▸ Instructions to follow
Copy out the data word for word. The images are not part of the copy.

Object change listings:

.....

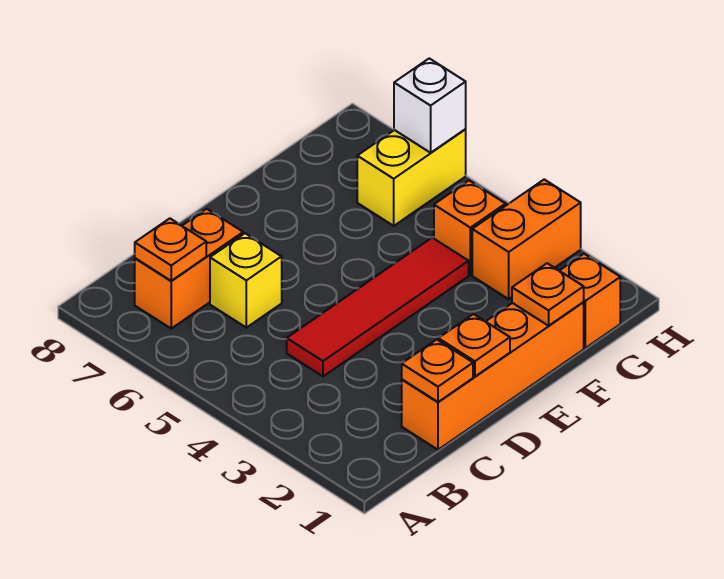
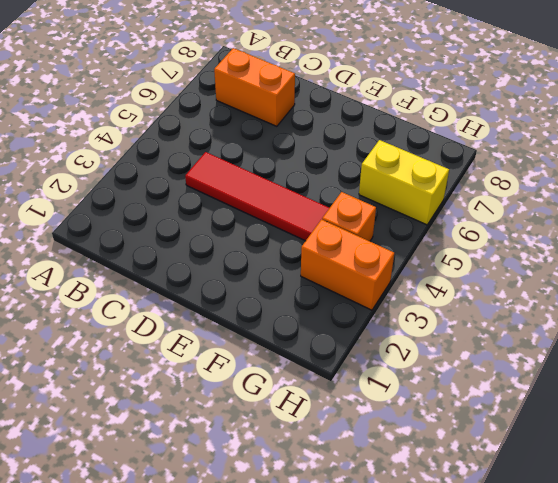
none -> orange brick C1:F1 level 1
none -> yellow brick C6 level 1
none -> orange brick G1 level 1

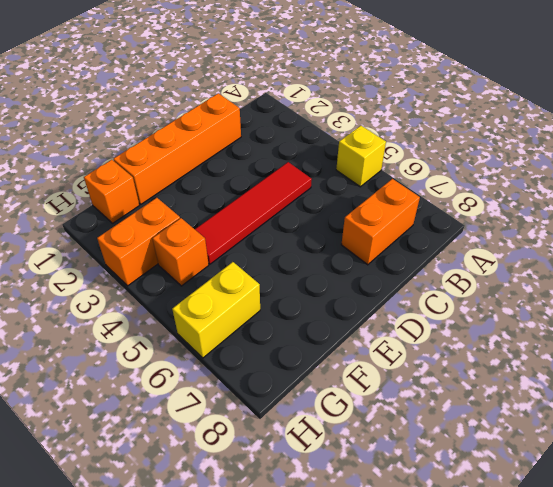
yellow brick A5 level 1 -> yellow brick C6 level 1
none -> orange plate B7 level 2
none -> orange plate C1 level 2
none -> orange plate D1 level 2

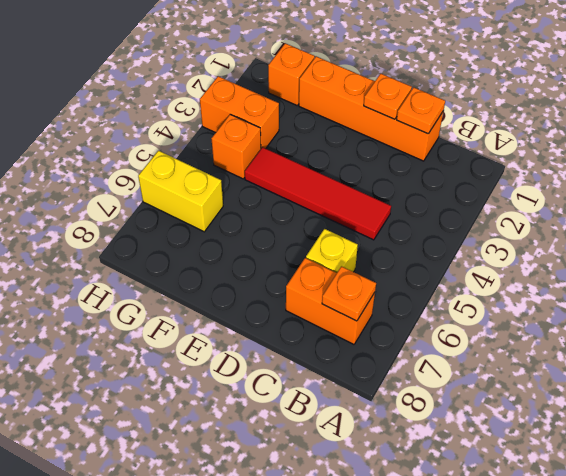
none -> orange plate F1 level 2
none -> white brick H6 level 2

.....

▸ Result of this task
none -> orange brick C1:F1 level 1
none -> yellow brick C6 level 1
none -> orange brick G1 level 1

yellow brick A5 level 1 -> yellow brick C6 level 1
none -> orange plate B7 level 2
none -> orange plate C1 level 2
none -> orange plate D1 level 2

none -> orange plate F1 level 2
none -> white brick H6 level 2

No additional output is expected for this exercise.